>> Begin Task data

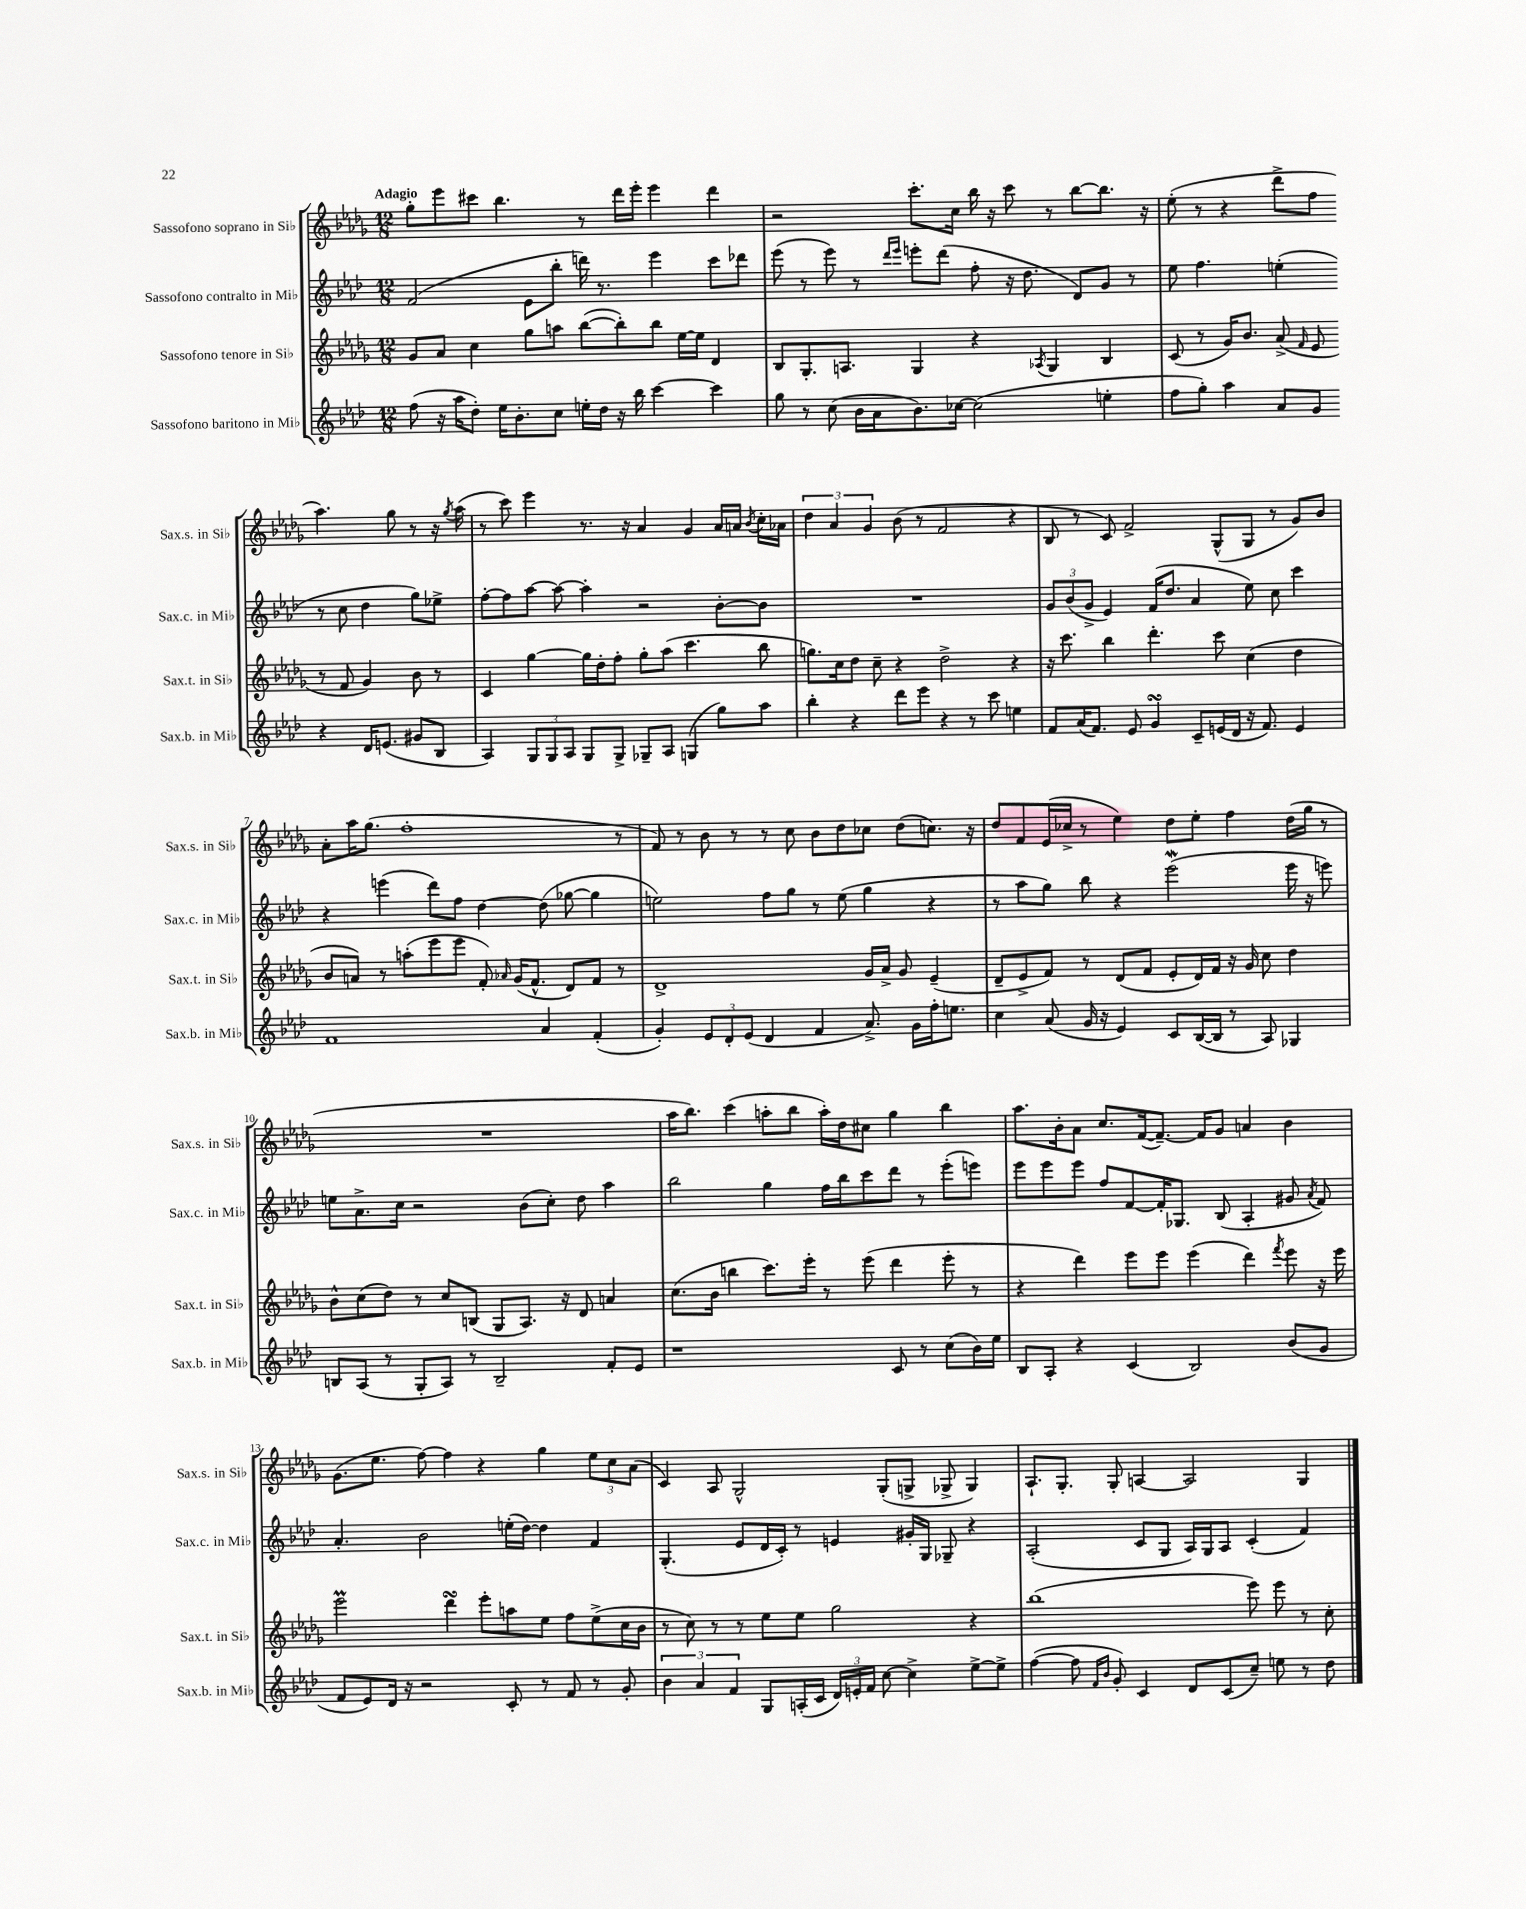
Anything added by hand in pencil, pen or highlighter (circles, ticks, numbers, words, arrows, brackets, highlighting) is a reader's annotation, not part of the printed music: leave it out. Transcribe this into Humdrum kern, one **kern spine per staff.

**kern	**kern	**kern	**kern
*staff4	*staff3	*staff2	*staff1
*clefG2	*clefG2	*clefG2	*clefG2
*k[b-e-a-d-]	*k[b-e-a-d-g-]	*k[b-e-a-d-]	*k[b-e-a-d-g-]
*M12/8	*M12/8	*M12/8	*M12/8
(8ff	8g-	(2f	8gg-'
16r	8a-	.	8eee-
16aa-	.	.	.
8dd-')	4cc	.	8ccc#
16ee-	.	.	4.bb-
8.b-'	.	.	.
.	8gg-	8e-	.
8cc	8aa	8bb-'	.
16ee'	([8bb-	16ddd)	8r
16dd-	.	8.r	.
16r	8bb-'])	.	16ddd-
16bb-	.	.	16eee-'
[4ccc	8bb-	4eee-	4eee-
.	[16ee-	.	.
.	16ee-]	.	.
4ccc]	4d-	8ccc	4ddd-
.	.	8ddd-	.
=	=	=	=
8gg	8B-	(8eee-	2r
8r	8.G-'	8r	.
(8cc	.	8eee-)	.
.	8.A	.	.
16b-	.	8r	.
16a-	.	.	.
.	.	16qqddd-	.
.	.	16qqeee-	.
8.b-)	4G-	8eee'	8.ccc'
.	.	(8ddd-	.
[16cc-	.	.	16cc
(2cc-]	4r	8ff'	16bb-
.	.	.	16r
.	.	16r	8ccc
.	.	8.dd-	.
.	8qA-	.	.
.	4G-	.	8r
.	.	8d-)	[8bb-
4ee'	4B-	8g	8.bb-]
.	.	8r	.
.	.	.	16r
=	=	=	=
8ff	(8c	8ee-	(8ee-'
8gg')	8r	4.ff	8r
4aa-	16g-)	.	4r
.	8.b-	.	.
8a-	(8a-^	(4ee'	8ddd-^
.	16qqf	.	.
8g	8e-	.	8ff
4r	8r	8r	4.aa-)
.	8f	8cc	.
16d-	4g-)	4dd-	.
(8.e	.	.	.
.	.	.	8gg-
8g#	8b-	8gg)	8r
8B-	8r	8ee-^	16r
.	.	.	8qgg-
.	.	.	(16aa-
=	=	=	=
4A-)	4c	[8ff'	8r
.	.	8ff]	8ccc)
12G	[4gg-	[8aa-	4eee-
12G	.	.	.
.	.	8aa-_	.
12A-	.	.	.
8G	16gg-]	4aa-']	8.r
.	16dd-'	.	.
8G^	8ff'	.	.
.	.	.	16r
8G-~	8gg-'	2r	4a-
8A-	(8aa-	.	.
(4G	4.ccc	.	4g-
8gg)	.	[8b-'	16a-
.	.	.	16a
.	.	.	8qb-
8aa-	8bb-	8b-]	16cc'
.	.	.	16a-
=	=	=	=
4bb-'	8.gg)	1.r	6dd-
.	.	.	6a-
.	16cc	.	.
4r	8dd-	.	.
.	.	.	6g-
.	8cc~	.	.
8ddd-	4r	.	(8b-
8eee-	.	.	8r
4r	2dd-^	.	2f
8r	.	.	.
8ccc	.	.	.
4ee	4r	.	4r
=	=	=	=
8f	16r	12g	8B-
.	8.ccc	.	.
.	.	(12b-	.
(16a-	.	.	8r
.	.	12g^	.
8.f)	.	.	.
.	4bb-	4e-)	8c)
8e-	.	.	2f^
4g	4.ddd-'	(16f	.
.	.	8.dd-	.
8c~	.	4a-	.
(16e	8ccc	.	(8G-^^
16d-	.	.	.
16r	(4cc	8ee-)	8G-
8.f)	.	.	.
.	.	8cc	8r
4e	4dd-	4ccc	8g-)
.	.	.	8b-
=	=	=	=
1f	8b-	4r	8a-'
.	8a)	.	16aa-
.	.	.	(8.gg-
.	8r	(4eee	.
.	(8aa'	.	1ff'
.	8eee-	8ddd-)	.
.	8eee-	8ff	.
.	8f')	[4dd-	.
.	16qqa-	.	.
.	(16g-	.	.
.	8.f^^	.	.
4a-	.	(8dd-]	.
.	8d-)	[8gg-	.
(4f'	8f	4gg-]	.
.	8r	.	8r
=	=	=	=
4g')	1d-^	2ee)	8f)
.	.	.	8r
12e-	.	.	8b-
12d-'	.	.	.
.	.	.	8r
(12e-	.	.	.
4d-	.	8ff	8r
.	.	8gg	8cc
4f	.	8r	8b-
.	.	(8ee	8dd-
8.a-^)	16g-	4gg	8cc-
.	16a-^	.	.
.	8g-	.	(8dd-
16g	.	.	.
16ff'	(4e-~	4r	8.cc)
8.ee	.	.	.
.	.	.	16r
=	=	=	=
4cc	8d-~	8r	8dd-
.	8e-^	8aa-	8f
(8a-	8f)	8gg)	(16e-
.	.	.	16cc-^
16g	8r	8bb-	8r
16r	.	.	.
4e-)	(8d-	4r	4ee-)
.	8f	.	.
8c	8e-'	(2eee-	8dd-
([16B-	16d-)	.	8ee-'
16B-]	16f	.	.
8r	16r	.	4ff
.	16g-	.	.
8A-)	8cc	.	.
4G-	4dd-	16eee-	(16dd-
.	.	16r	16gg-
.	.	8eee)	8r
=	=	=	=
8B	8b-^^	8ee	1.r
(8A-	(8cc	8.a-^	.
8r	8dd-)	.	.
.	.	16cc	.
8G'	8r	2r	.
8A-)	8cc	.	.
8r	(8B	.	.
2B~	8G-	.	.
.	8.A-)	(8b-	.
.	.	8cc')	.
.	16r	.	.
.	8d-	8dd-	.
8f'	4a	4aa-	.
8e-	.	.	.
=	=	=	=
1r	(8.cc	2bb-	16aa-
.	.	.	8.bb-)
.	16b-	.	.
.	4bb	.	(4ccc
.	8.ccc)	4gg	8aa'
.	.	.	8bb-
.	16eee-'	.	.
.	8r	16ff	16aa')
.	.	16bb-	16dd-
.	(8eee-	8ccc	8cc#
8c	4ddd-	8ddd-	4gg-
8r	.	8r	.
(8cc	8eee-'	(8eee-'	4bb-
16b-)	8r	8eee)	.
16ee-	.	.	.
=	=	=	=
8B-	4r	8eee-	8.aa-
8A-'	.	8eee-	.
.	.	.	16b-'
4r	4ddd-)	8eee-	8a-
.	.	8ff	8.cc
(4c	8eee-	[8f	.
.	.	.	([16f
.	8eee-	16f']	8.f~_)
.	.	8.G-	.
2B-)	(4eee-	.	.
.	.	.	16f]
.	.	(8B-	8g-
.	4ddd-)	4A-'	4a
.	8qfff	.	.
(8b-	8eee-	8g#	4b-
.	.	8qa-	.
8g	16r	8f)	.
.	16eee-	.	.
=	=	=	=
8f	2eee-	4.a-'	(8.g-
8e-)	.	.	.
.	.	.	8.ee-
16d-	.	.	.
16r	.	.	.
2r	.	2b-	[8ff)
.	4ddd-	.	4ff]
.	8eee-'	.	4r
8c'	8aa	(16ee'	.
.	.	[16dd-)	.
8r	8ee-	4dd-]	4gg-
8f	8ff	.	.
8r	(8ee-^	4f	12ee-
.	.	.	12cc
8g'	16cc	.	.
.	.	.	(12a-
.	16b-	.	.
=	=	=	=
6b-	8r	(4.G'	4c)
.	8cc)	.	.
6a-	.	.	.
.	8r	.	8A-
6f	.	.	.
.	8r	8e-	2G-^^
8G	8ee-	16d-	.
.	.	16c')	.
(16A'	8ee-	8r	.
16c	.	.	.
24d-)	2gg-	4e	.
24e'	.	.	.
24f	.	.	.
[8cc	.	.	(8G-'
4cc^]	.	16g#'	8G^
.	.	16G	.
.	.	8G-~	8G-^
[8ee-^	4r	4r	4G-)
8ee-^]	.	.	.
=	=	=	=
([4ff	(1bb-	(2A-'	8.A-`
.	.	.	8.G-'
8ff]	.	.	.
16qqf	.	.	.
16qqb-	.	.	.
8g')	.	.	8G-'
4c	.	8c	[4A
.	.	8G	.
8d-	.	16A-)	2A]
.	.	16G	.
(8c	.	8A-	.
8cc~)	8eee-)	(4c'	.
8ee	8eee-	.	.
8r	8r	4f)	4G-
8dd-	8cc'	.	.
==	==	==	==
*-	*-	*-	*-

>> End Task data

» What you need to do:
Count how many of the lines above contain the string "kern", and give only that number.

» Expected answer:
2